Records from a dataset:
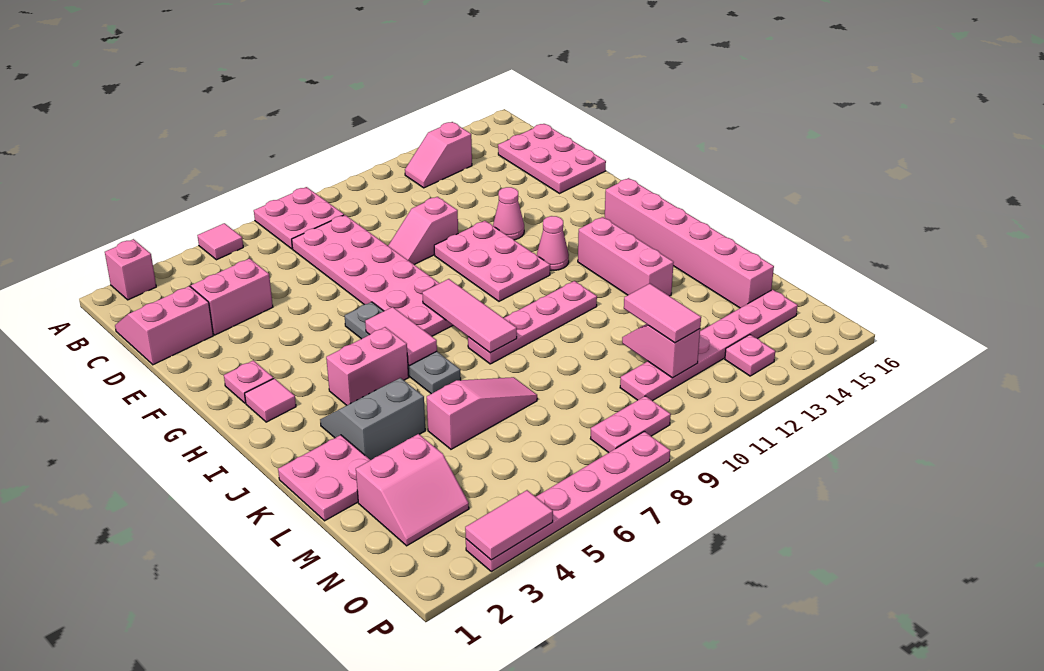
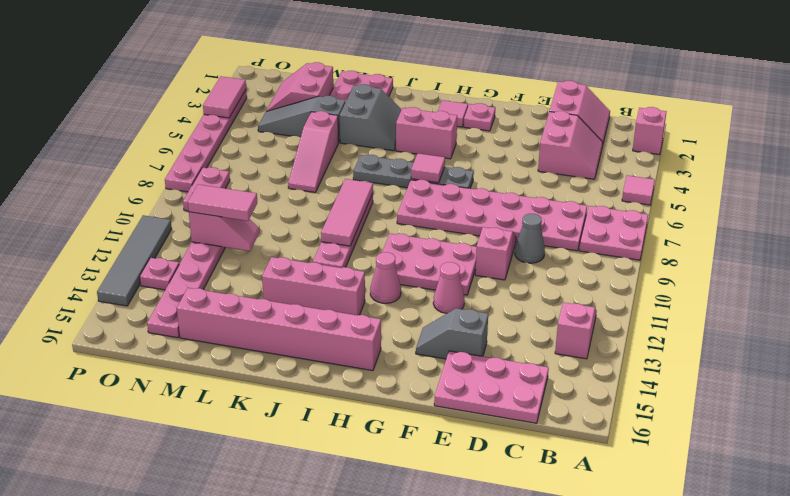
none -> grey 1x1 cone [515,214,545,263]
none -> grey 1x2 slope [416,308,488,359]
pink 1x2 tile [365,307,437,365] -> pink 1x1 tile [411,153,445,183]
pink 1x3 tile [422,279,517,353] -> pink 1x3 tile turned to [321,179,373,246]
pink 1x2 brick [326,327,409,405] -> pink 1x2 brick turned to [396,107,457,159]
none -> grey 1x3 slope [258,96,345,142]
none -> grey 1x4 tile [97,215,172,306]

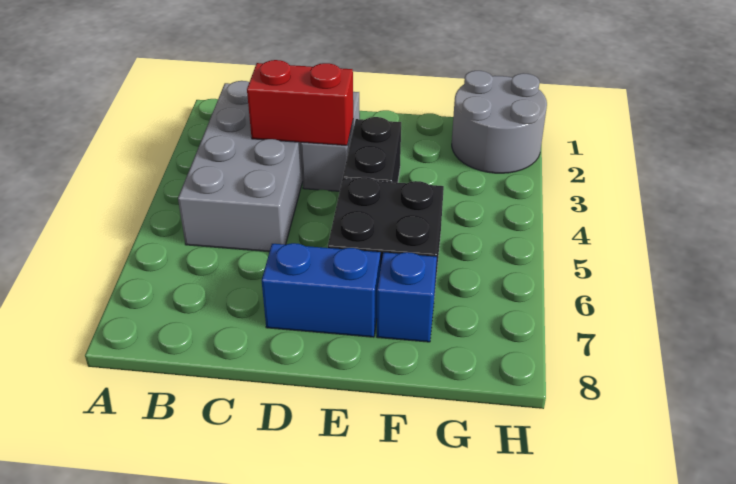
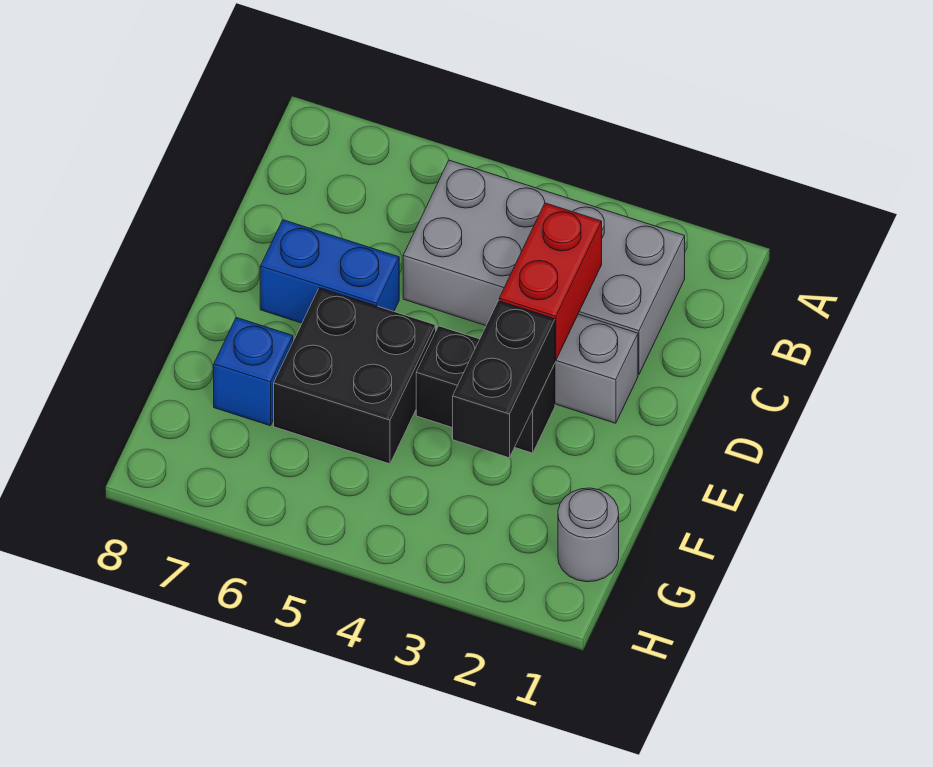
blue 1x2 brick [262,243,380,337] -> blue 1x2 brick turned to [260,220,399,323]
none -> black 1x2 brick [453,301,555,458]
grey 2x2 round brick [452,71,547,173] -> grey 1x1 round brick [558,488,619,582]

**Exercise:** Give the entries again word for word, but skip the pictures.

**Output below:**
none -> grey 1x1 cone [515,214,545,263]
none -> grey 1x2 slope [416,308,488,359]
pink 1x2 tile [365,307,437,365] -> pink 1x1 tile [411,153,445,183]
pink 1x3 tile [422,279,517,353] -> pink 1x3 tile turned to [321,179,373,246]
pink 1x2 brick [326,327,409,405] -> pink 1x2 brick turned to [396,107,457,159]
none -> grey 1x3 slope [258,96,345,142]
none -> grey 1x4 tile [97,215,172,306]

blue 1x2 brick [262,243,380,337] -> blue 1x2 brick turned to [260,220,399,323]
none -> black 1x2 brick [453,301,555,458]
grey 2x2 round brick [452,71,547,173] -> grey 1x1 round brick [558,488,619,582]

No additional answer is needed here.